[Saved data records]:
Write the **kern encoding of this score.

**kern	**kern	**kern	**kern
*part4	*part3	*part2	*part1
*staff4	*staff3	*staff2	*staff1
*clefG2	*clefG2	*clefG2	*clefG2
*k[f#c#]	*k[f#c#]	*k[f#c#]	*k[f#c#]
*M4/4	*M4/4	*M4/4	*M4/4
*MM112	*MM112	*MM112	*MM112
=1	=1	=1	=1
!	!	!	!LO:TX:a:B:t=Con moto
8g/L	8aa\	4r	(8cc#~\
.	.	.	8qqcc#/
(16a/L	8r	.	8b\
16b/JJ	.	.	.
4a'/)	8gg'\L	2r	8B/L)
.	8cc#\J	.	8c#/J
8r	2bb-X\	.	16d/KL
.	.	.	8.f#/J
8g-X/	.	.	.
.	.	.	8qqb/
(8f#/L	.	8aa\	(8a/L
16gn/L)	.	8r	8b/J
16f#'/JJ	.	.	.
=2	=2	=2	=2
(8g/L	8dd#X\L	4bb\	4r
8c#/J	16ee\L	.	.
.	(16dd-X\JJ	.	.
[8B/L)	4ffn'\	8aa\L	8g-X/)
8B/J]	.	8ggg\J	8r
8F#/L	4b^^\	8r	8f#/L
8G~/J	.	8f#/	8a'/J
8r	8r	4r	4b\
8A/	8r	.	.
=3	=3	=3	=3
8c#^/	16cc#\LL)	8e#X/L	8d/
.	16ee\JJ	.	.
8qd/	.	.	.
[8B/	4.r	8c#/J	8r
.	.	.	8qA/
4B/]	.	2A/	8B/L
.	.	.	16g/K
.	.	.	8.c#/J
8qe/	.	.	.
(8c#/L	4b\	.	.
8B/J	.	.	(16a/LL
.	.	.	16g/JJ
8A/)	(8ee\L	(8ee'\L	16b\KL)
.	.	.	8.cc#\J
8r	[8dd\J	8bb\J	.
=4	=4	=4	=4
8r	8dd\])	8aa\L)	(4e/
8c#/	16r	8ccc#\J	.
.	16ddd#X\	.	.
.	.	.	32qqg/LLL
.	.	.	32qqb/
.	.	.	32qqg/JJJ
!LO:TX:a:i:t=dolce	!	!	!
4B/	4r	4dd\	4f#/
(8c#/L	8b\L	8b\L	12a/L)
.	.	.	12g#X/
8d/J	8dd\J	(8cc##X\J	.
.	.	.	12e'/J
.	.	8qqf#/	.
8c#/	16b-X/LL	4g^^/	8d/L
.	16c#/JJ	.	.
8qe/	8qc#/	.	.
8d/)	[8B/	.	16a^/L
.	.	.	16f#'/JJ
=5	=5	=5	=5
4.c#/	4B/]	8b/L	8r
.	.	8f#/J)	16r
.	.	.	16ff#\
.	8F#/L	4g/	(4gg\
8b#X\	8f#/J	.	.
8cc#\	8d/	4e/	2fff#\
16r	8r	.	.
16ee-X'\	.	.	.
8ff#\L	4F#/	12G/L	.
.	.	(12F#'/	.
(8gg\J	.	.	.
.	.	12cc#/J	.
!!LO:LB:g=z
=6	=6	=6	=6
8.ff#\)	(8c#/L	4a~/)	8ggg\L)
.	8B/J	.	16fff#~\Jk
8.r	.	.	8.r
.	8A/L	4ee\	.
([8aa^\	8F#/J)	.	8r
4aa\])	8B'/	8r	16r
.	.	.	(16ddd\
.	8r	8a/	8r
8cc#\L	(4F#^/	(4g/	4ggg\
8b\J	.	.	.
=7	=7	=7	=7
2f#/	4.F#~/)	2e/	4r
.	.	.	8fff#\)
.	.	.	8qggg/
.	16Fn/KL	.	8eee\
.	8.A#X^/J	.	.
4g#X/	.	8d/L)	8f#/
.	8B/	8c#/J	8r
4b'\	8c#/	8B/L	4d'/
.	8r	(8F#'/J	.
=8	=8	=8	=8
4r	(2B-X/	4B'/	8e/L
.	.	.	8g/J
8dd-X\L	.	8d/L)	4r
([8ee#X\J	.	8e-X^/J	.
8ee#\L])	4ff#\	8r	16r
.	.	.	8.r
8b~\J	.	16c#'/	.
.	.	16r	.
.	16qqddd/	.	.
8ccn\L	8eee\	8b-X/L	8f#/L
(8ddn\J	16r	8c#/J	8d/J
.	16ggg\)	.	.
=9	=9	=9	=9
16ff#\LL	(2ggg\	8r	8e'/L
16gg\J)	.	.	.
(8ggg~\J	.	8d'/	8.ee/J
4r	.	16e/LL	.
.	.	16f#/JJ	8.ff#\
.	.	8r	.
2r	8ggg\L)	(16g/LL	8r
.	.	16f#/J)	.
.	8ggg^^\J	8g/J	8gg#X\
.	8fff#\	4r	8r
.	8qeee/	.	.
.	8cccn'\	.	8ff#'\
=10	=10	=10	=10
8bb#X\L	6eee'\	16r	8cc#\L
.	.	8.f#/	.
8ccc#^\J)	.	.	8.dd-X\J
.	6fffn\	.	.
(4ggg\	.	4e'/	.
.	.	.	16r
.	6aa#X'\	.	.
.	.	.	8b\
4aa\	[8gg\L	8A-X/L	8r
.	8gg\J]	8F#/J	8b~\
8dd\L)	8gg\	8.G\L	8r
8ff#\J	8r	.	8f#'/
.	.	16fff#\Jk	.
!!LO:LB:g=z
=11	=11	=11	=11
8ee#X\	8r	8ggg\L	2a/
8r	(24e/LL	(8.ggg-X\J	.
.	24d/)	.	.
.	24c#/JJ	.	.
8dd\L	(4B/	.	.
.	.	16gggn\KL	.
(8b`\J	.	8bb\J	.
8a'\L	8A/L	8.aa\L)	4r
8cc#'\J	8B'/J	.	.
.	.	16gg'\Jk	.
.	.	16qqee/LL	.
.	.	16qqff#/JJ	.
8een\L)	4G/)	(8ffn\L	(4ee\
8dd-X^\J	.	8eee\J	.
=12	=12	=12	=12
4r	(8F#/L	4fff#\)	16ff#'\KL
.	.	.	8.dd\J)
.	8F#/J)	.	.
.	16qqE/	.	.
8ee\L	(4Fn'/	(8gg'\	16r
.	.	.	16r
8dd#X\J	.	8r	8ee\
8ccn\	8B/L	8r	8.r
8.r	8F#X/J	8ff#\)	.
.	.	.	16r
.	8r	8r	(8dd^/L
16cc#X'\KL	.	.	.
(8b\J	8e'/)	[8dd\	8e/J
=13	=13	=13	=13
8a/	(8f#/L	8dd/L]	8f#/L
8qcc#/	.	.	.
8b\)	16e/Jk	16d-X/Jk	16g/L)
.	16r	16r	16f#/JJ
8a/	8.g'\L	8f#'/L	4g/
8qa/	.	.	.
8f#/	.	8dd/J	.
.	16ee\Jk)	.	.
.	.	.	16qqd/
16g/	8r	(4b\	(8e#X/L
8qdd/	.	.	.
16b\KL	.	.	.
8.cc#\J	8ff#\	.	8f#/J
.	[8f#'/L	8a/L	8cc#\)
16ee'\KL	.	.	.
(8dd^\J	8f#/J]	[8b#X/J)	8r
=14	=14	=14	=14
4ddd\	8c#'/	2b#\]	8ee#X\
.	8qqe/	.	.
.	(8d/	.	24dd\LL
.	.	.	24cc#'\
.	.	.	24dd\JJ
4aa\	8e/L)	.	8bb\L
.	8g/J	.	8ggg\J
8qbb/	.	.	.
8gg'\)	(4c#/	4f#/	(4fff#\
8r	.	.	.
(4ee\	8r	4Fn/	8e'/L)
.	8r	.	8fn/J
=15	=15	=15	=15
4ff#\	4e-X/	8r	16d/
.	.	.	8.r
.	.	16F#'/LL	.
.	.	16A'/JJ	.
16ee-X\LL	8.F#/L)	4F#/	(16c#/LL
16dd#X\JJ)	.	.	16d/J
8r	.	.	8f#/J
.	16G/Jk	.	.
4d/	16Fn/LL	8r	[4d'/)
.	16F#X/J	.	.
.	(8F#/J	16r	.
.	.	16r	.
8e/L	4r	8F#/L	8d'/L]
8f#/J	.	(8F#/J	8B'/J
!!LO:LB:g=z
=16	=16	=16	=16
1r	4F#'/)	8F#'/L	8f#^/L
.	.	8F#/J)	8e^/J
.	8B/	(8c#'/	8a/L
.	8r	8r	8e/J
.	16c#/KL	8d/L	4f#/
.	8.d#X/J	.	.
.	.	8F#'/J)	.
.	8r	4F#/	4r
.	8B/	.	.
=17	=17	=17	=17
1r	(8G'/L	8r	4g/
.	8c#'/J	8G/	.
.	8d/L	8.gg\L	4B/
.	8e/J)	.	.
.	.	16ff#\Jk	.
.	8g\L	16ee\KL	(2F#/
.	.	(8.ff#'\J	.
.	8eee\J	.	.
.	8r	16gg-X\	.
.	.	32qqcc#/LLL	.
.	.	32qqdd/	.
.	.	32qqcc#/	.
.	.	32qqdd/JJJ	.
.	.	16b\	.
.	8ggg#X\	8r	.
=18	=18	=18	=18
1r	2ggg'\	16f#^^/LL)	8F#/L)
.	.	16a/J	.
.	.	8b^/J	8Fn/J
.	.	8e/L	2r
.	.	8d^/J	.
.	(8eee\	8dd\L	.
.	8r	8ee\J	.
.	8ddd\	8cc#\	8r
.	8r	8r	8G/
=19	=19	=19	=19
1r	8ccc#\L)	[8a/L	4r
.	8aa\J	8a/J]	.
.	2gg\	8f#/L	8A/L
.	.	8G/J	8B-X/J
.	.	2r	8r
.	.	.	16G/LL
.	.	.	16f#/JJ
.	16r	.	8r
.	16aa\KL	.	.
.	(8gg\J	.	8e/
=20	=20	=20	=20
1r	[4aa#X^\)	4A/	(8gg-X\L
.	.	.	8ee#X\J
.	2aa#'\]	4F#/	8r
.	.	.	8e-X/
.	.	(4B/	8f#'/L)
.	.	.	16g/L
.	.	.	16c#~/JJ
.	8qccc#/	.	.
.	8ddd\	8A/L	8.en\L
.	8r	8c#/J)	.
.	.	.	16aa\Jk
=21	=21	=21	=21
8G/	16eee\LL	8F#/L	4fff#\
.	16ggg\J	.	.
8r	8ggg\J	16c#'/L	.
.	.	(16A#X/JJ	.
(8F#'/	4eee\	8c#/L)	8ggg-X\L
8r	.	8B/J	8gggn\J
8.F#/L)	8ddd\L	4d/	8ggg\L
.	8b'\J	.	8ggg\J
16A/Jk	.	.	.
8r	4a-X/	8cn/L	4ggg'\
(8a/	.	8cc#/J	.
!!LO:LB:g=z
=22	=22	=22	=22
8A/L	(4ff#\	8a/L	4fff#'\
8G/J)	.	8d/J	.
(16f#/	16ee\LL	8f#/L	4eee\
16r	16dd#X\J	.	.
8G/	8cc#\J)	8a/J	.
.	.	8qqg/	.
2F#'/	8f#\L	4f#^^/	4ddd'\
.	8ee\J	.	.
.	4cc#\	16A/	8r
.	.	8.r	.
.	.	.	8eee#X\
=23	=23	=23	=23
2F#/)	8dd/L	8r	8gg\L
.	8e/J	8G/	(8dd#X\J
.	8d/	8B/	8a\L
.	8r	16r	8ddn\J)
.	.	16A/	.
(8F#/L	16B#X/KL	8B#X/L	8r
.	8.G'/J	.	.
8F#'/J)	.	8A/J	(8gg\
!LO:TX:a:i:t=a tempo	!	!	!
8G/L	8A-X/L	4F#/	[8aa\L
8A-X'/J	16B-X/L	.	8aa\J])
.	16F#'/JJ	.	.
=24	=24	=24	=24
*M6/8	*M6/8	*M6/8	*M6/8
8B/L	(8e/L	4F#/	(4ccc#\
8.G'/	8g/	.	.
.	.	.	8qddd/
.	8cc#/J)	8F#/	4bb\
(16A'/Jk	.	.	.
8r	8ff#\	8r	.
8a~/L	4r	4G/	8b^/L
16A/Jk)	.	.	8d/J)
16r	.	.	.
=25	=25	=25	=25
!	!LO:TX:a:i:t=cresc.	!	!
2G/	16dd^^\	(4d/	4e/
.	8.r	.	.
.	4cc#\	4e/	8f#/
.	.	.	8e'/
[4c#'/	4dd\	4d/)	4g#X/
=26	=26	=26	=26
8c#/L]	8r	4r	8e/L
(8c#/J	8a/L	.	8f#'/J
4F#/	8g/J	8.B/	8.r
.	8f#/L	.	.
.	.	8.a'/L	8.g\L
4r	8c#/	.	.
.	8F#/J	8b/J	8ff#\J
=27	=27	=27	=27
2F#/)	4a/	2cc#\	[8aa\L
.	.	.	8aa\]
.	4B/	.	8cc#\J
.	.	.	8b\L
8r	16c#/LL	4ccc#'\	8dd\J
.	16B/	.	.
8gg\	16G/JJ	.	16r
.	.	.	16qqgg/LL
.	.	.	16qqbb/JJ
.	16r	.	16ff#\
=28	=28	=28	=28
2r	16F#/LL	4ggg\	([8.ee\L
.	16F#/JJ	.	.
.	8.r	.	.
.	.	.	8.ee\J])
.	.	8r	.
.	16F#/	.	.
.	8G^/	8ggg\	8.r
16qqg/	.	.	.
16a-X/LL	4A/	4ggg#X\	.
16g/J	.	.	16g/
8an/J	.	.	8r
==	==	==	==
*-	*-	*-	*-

[PROMPT]:
From the records above, pull out every line that contains the string "kern", matching case exactly.

[EXERCISE ANSWER]:
Write the **kern encoding of this score.
**kern	**kern	**kern	**kern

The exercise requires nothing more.